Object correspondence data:
=== Begin Enclosure ===

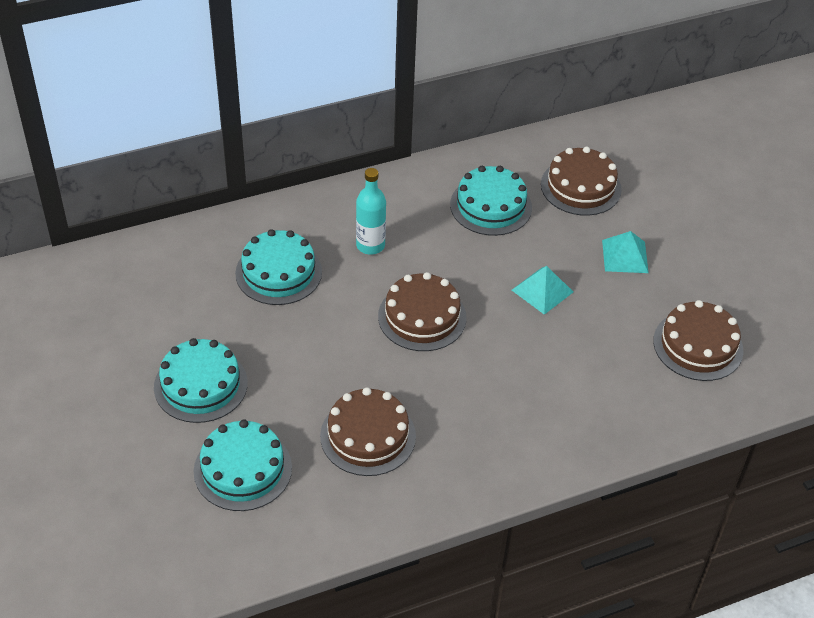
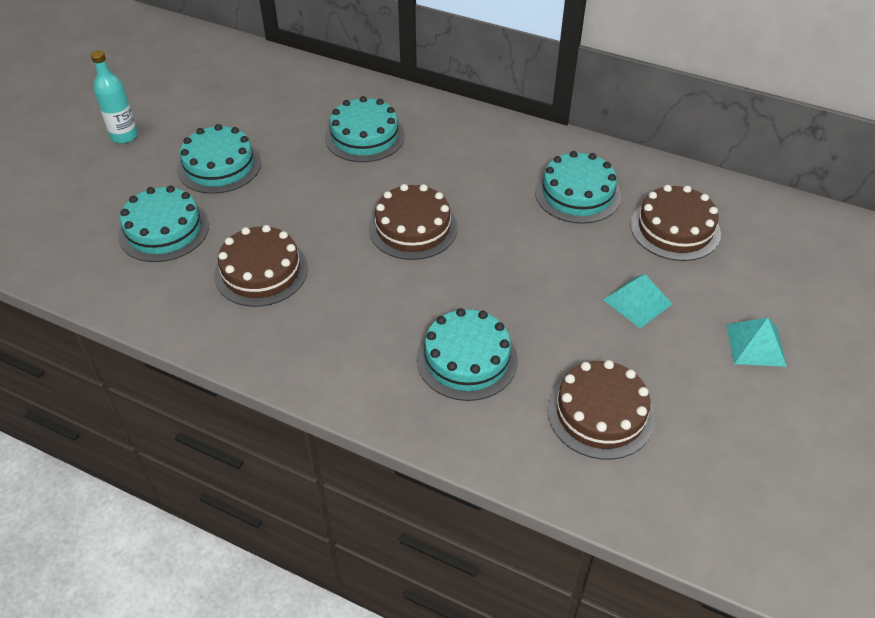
camera: 50 degrees right, 0 degrees up
(370, 245) = (449, 161): turquoise bottle -> turquoise bottle (124, 136)
(542, 291) = (528, 276): turquoise pyramid -> turquoise pyramid (756, 345)
(585, 378) = (467, 359): none -> turquoise cake

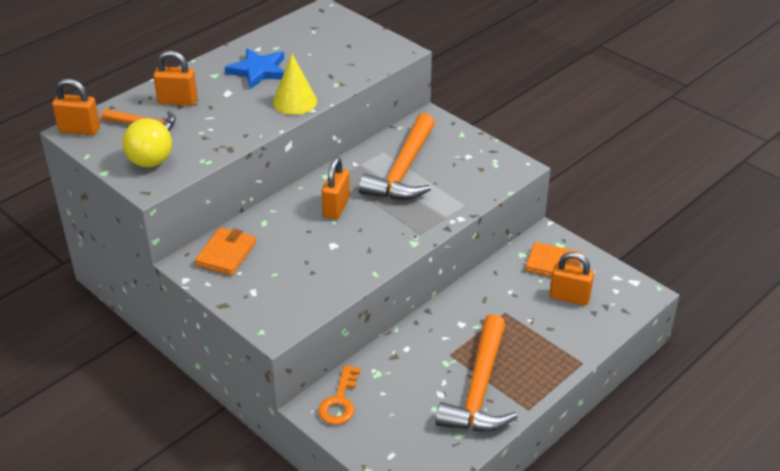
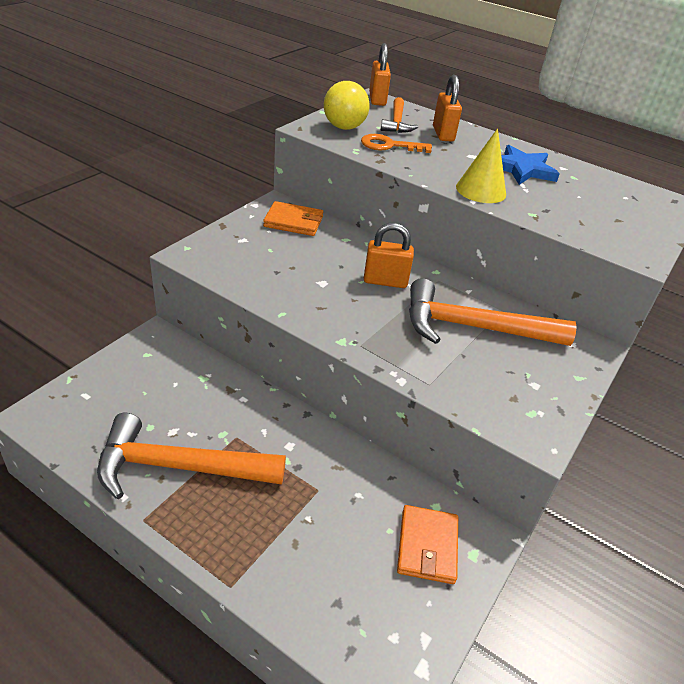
camera: 75 degrees right, 0 degrees up
(340, 401) = (164, 353): orange key -> orange key (390, 145)
(569, 297) = (363, 568): orange padlock -> none

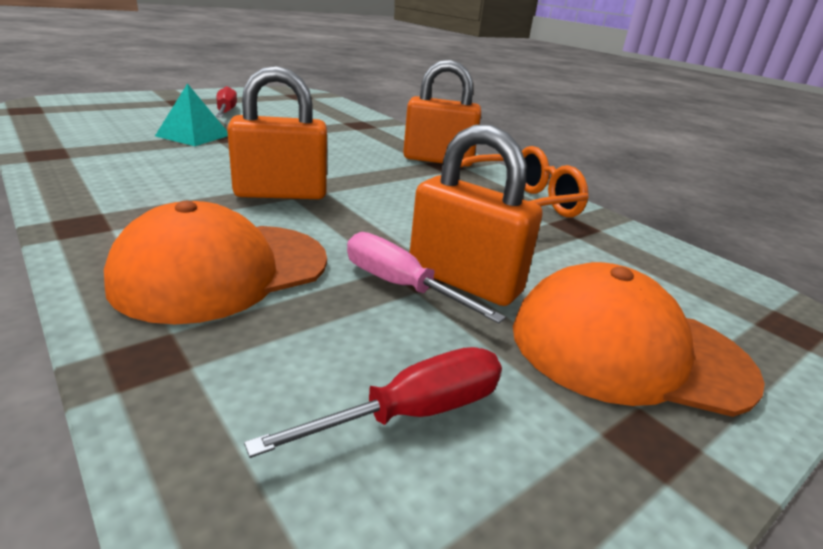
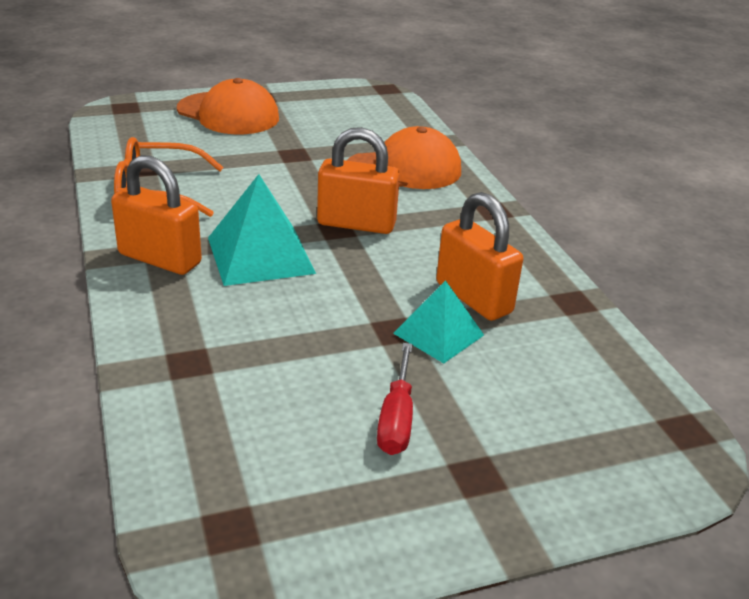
camera: 160 degrees left, 5 degrees up
(361, 166) = (260, 255): none -> turquoise pyramid
(400, 286) = (311, 150): pink screwdriver -> none
(412, 413) = (339, 114): red screwdriver -> none
(464, 281) = (272, 147): orange padlock -> orange padlock (473, 298)

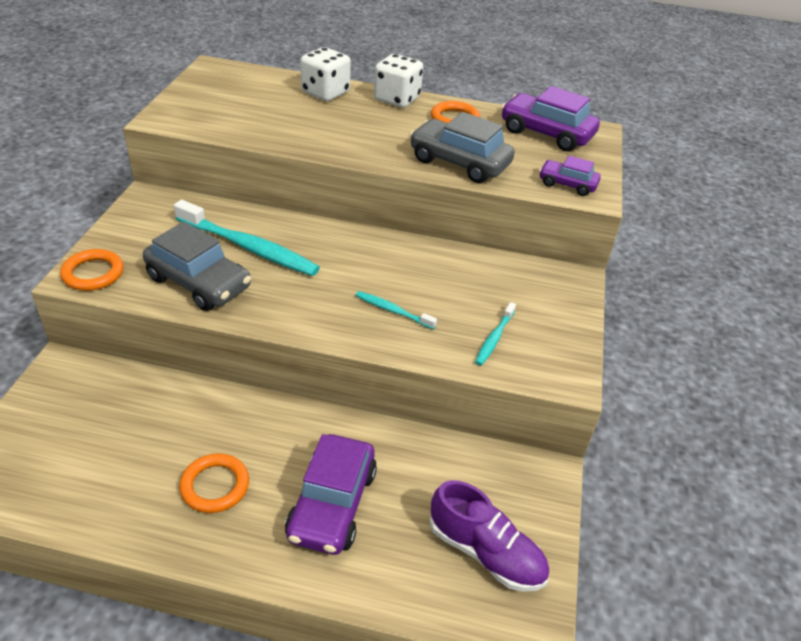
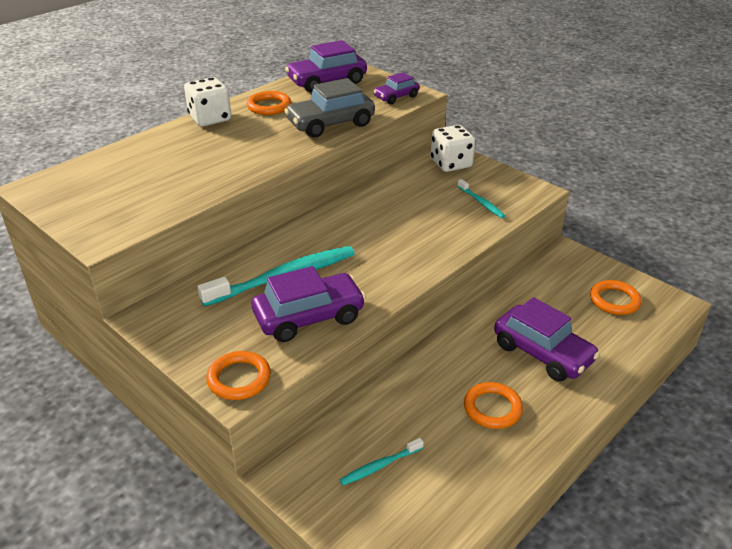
camera: 55 degrees left, 5 degrees down
(199, 282) = (309, 317): grey car -> purple car
(325, 92) = (159, 145): white dice -> white dice (451, 164)
(393, 311) = (422, 233): turquoise toothbrush -> turquoise toothbrush (380, 466)
(485, 552) = (614, 300): purple shoe -> orange ring

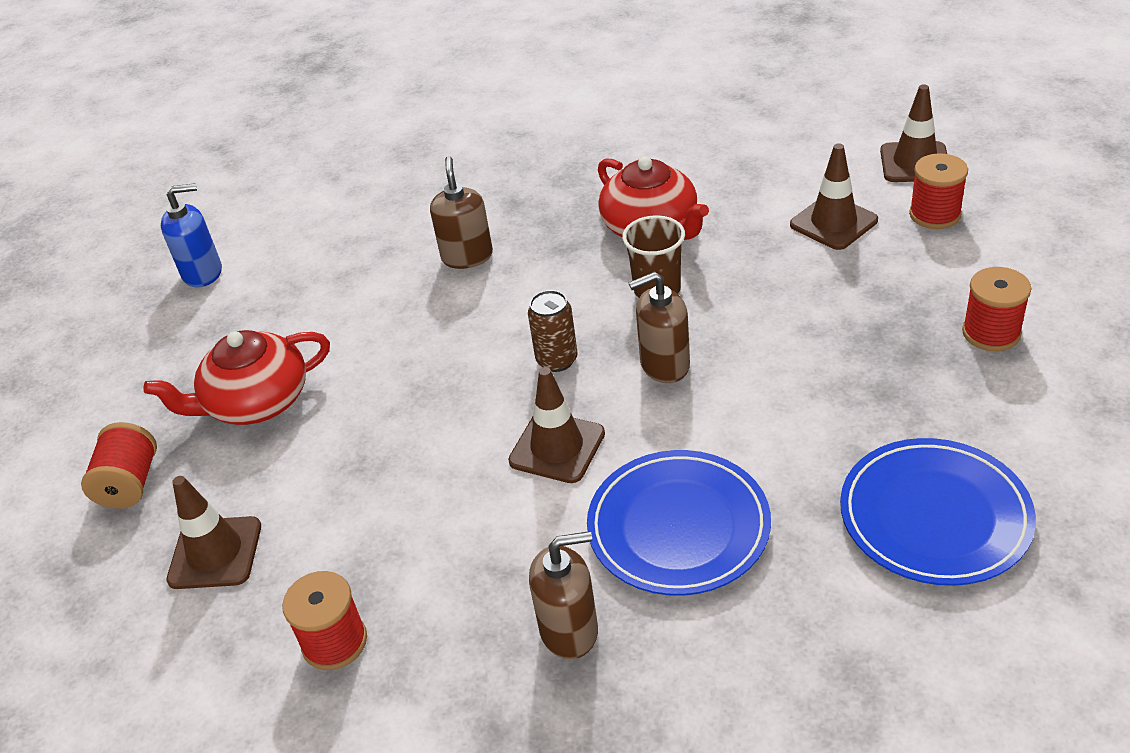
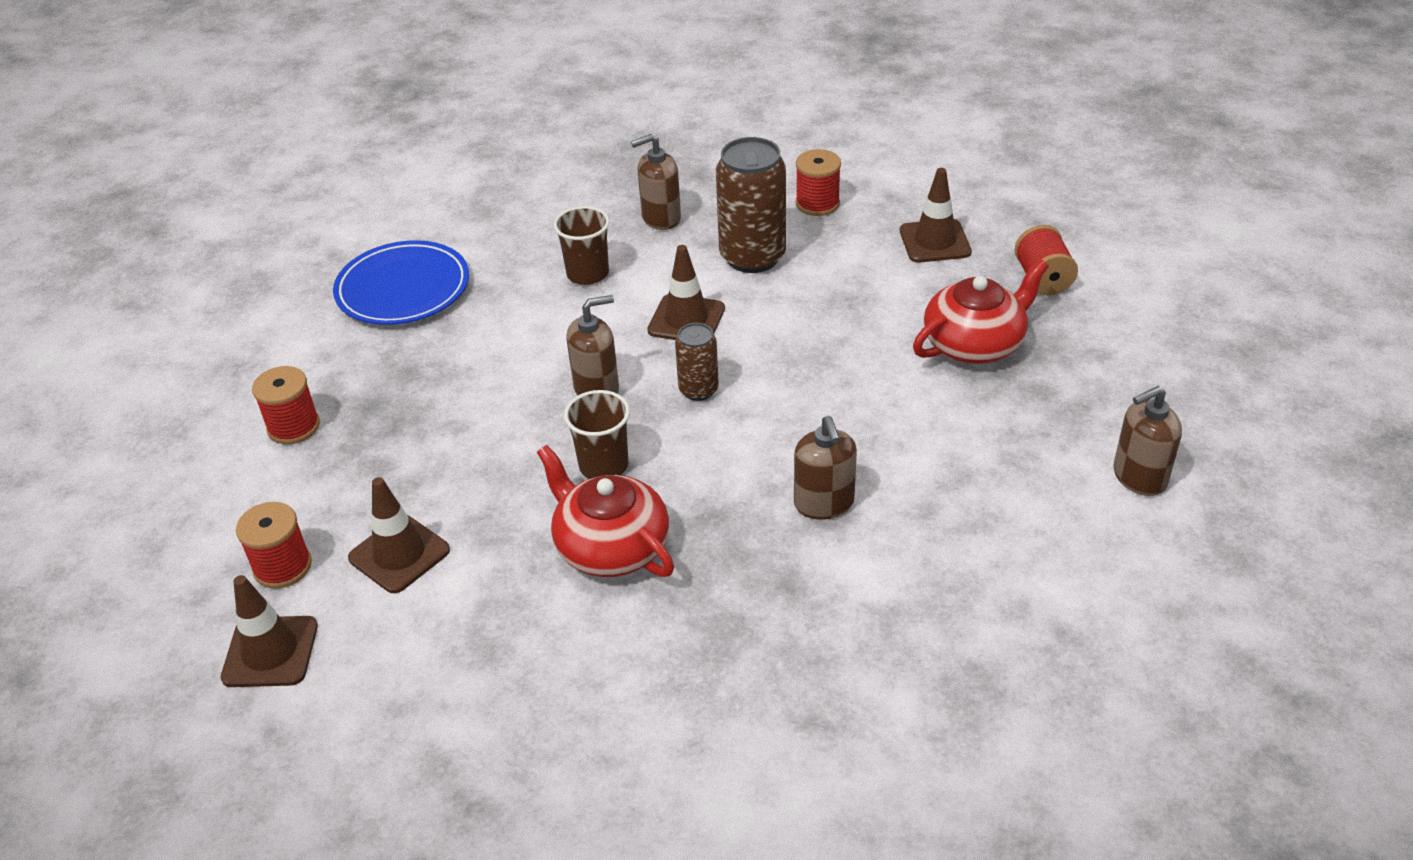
camera: 170 degrees right, 0 degrees up
(203, 273) = (1139, 477): blue soap dispenser -> brown soap dispenser
(455, 542) = (752, 257): none -> brown can
(678, 527) = (587, 274): blue plate -> brown cup

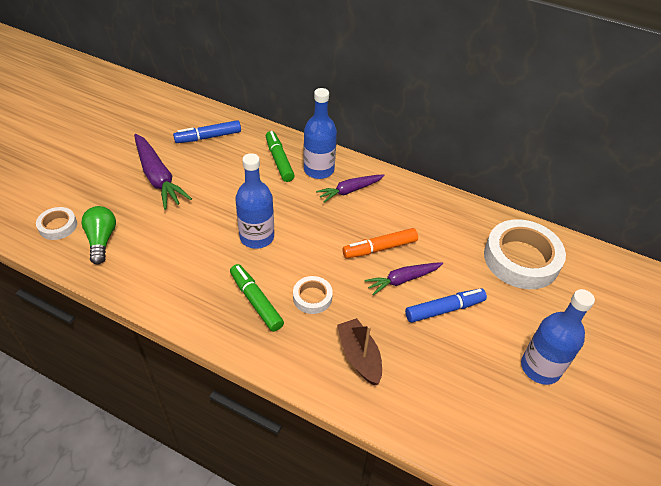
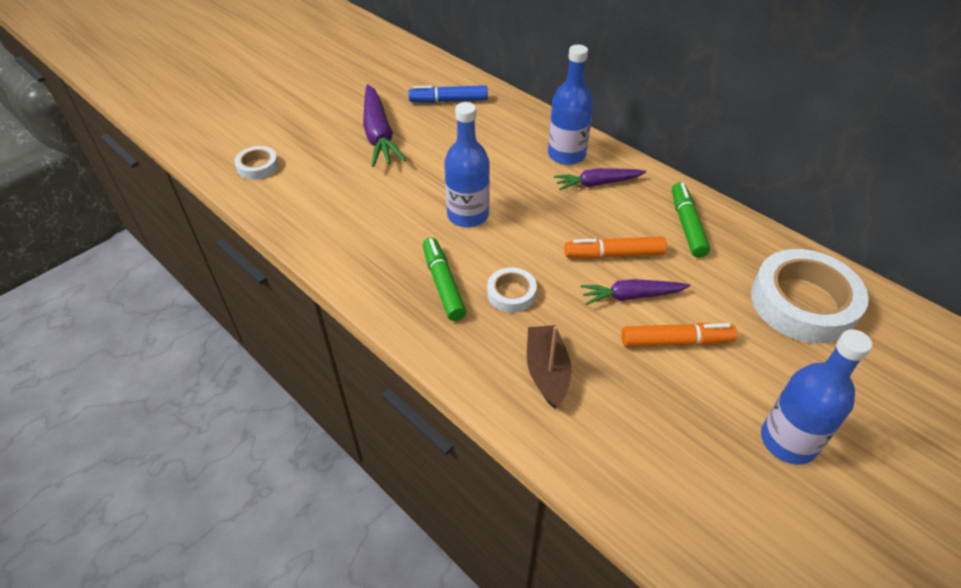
camera: 20 degrees right, 0 degrees up
(102, 240) = (297, 188): green light bulb -> none
(279, 160) = (522, 137): green marker -> green marker (687, 225)
(444, 309) = (676, 341): blue marker -> orange marker

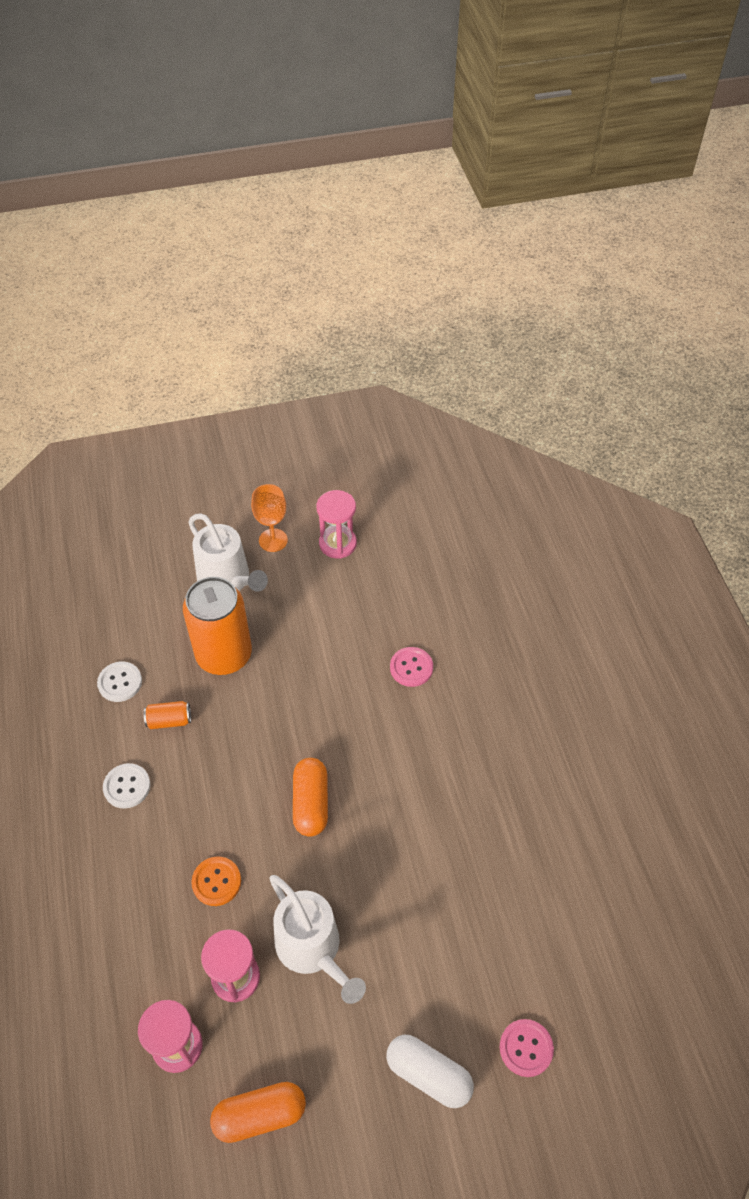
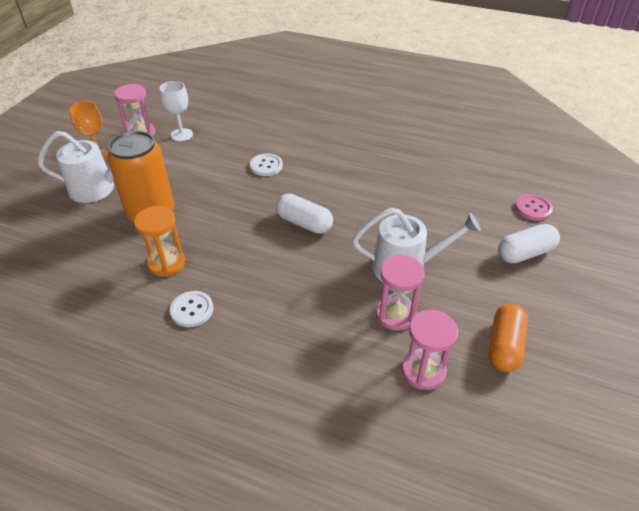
camera: 55 degrees left, 10 degrees down
(120, 682) = (103, 276): white button -> white button (266, 166)
(169, 720) = (166, 263): orange can -> orange hourglass
(216, 882) = (316, 293): orange button -> none
(311, 803) = (304, 223): orange capsule -> white capsule
(366, 581) = (181, 135): none -> white goblet
(411, 667) = (260, 144): pink button -> none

=== End Enclosure ===

TASK ITEM:
Repeat, exactly and in full, all records above, but include no pictures.

TASK SOLUTION:
camera: 50 degrees right, 0 degrees up
(370, 245) = (449, 161): turquoise bottle -> turquoise bottle (124, 136)
(542, 291) = (528, 276): turquoise pyramid -> turquoise pyramid (756, 345)
(585, 378) = (467, 359): none -> turquoise cake

camera: 75 degrees right, 0 degrees up
(340, 401) = (164, 353): orange key -> orange key (390, 145)
(569, 297) = (363, 568): orange padlock -> none

camera: 160 degrees left, 5 degrees up
(361, 166) = (260, 255): none -> turquoise pyramid
(400, 286) = (311, 150): pink screwdriver -> none
(412, 413) = (339, 114): red screwdriver -> none
(464, 281) = (272, 147): orange padlock -> orange padlock (473, 298)

camera: 55 degrees left, 5 degrees down
(199, 282) = (309, 317): grey car -> purple car
(325, 92) = (159, 145): white dice -> white dice (451, 164)
(393, 311) = (422, 233): turquoise toothbrush -> turquoise toothbrush (380, 466)
(485, 552) = (614, 300): purple shoe -> orange ring

camera: 170 degrees right, 0 degrees up
(203, 273) = (1139, 477): blue soap dispenser -> brown soap dispenser
(455, 542) = (752, 257): none -> brown can
(678, 527) = (587, 274): blue plate -> brown cup

camera: 20 degrees right, 0 degrees up
(102, 240) = (297, 188): green light bulb -> none
(279, 160) = (522, 137): green marker -> green marker (687, 225)
(444, 309) = (676, 341): blue marker -> orange marker

camera: 55 degrees left, 10 degrees down
(120, 682) = (103, 276): white button -> white button (266, 166)
(169, 720) = (166, 263): orange can -> orange hourglass
(216, 882) = (316, 293): orange button -> none
(311, 803) = (304, 223): orange capsule -> white capsule
(366, 581) = (181, 135): none -> white goblet
(411, 667) = (260, 144): pink button -> none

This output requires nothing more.